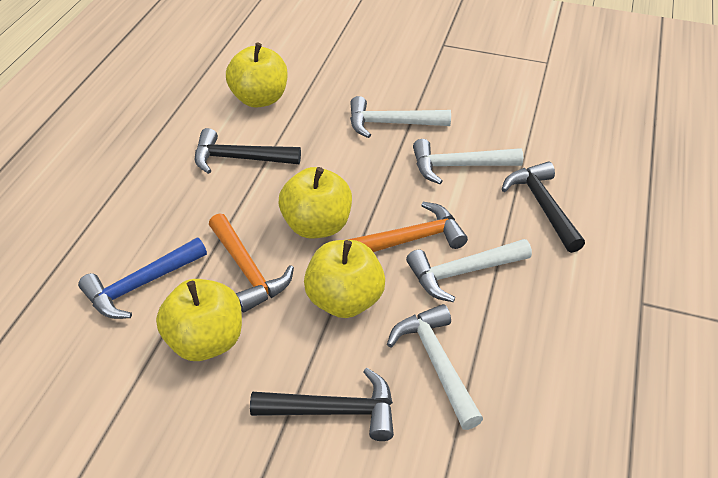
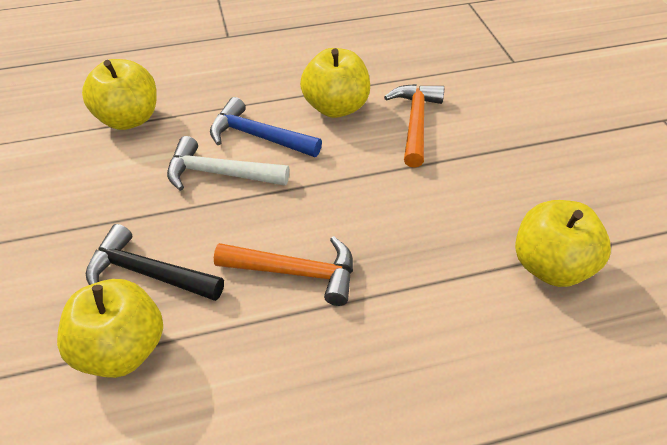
black hammer: [195,128,301,174] [250,368,394,441] [502,162,585,253] = 3 -> [86,224,224,301] = 1
white hammer: [350,96,451,138] [387,304,483,430] [406,239,532,302] [413,139,523,184] = 4 -> [167,136,289,191] = 1

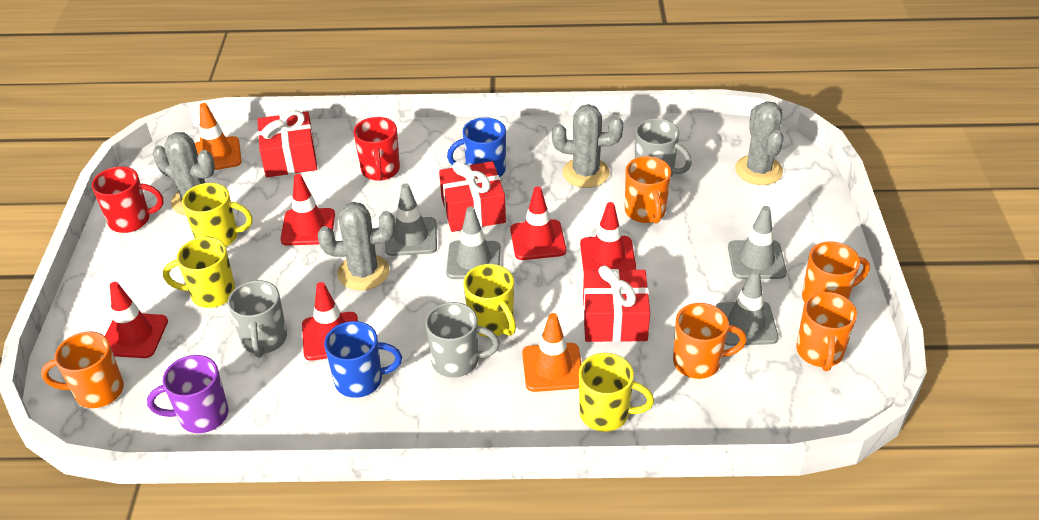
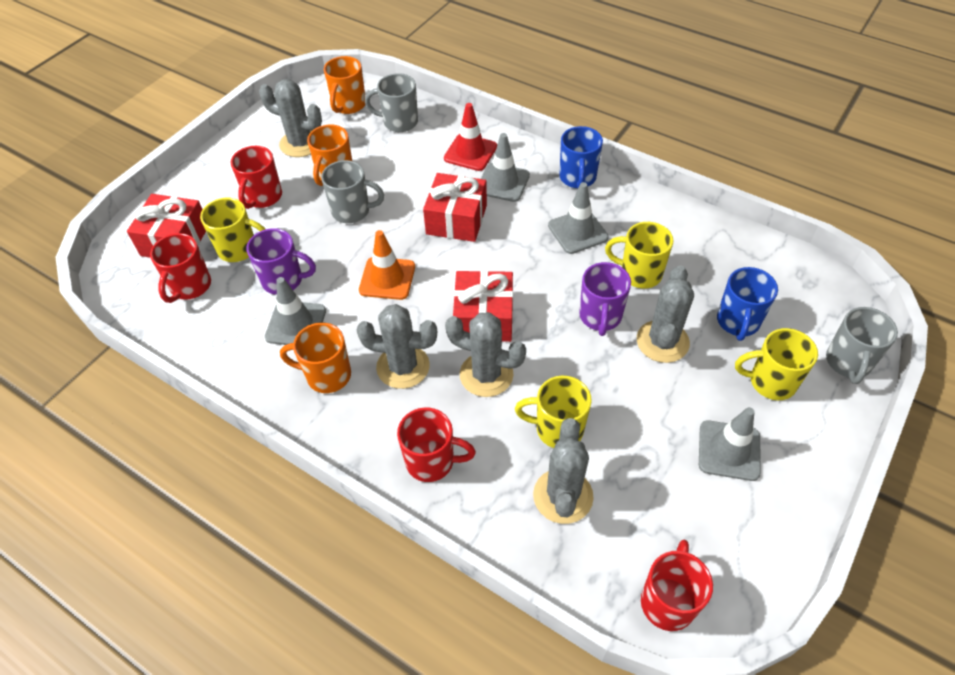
grey cactus: [153,132,215,216] [318,202,395,290] [552,104,623,188] [735,101,784,185] = 4 -> [259,79,322,157] [357,304,437,389] [445,312,526,397] [533,418,594,524] [637,265,694,363] = 5
orange mug: [41,332,124,408] [625,156,671,224] [673,303,747,379] [796,292,857,371] [802,242,870,302] = 5 -> [280,323,351,393] [307,125,352,186] [324,56,365,114] = 3
orange traffic cone: [195,103,242,170] [522,313,581,392] = 2 -> [359,230,415,300] = 1
purple mug: [147,355,229,433] = 1 -> [246,228,316,295] [579,262,631,336] = 2
red mug: [92,166,163,233] [353,117,400,181] = 2 -> [150,233,211,303] [230,146,282,209] [397,407,476,482] [641,540,713,631] = 4
red traffic cone: [105,282,168,358] [281,174,335,246] [302,282,358,361] [510,187,566,260] [580,202,636,271] = 5 -> [444,103,497,171] = 1

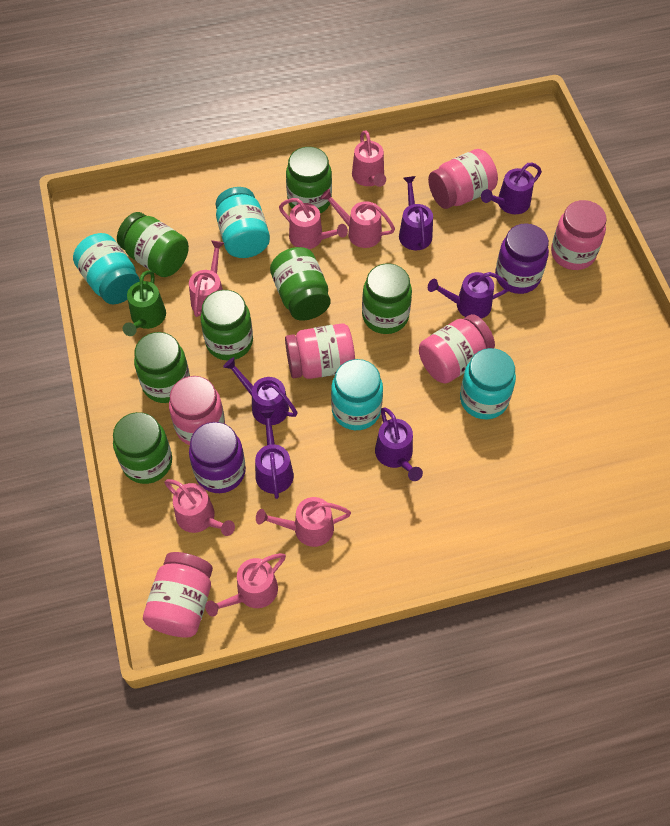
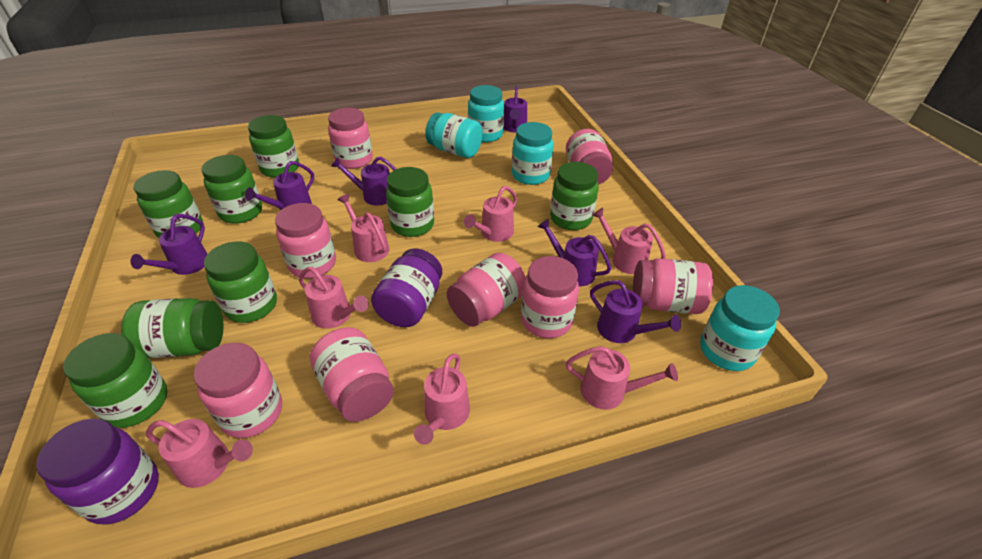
green jar: [113,412,172,484] [117,212,189,277] [134,332,190,403] [200,290,253,360] [270,247,331,321] [286,147,332,214] [362,263,412,334] = 7 -> [63,333,167,428] [121,298,224,358] [133,170,203,238] [201,155,262,224] [204,241,277,323] [248,115,299,178] [386,167,434,237] [550,162,598,230] = 8
green watering can: [123,270,166,336] = 1 -> none = 0
pink jar: [143,552,213,638] [169,376,225,445] [285,323,355,379] [419,314,495,384] [428,149,498,209] [551,200,607,270] = 6 -> [194,343,282,438] [275,203,336,278] [310,327,394,422] [328,108,373,169] [447,253,525,327] [521,256,579,338] [566,129,613,185] [633,258,713,314] = 8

○ ○ ○ ○

- _Your task_: Whatever pictures the records hold, omit them; give again exactly the lines from the one containing "white hammer: [350,96,451,138]" through the one containing "green watering can: [123,270,166,336]".

- _Finished task_:
white hammer: [350,96,451,138] [387,304,483,430] [406,239,532,302] [413,139,523,184] = 4 -> [167,136,289,191] = 1

grey cactus: [153,132,215,216] [318,202,395,290] [552,104,623,188] [735,101,784,185] = 4 -> [259,79,322,157] [357,304,437,389] [445,312,526,397] [533,418,594,524] [637,265,694,363] = 5
orange mug: [41,332,124,408] [625,156,671,224] [673,303,747,379] [796,292,857,371] [802,242,870,302] = 5 -> [280,323,351,393] [307,125,352,186] [324,56,365,114] = 3
orange traffic cone: [195,103,242,170] [522,313,581,392] = 2 -> [359,230,415,300] = 1
purple mug: [147,355,229,433] = 1 -> [246,228,316,295] [579,262,631,336] = 2
red mug: [92,166,163,233] [353,117,400,181] = 2 -> [150,233,211,303] [230,146,282,209] [397,407,476,482] [641,540,713,631] = 4
red traffic cone: [105,282,168,358] [281,174,335,246] [302,282,358,361] [510,187,566,260] [580,202,636,271] = 5 -> [444,103,497,171] = 1

green jar: [113,412,172,484] [117,212,189,277] [134,332,190,403] [200,290,253,360] [270,247,331,321] [286,147,332,214] [362,263,412,334] = 7 -> [63,333,167,428] [121,298,224,358] [133,170,203,238] [201,155,262,224] [204,241,277,323] [248,115,299,178] [386,167,434,237] [550,162,598,230] = 8
green watering can: [123,270,166,336] = 1 -> none = 0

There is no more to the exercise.